• PROBLEM TO WORK ON: Only the lines of the data below from the one with "brown round brick" through the one with "cyan round brick E2:F3 level 2 -> none" are wanted. Repeat them exactly.

******************************

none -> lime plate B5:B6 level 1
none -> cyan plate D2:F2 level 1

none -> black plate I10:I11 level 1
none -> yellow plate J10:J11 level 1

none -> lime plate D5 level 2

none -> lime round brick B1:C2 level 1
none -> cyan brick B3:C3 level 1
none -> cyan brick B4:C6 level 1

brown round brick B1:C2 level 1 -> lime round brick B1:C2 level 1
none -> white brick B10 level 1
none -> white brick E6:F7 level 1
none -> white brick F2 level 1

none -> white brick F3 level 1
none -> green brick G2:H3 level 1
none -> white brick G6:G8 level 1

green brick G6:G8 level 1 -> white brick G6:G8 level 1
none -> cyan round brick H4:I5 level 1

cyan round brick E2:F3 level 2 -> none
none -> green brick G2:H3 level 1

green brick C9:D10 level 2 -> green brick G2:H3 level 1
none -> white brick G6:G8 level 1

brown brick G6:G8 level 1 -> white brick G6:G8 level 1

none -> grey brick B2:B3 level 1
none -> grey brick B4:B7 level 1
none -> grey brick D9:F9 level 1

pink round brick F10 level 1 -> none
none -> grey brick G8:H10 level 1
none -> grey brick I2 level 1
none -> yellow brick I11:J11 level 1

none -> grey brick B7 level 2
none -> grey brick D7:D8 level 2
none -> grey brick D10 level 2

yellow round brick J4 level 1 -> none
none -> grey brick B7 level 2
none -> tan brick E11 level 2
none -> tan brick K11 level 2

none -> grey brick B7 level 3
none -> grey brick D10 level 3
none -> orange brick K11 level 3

******************************

• RESPONSE BOX:
brown round brick B1:C2 level 1 -> lime round brick B1:C2 level 1
none -> white brick B10 level 1
none -> white brick E6:F7 level 1
none -> white brick F2 level 1

none -> white brick F3 level 1
none -> green brick G2:H3 level 1
none -> white brick G6:G8 level 1

green brick G6:G8 level 1 -> white brick G6:G8 level 1
none -> cyan round brick H4:I5 level 1

cyan round brick E2:F3 level 2 -> none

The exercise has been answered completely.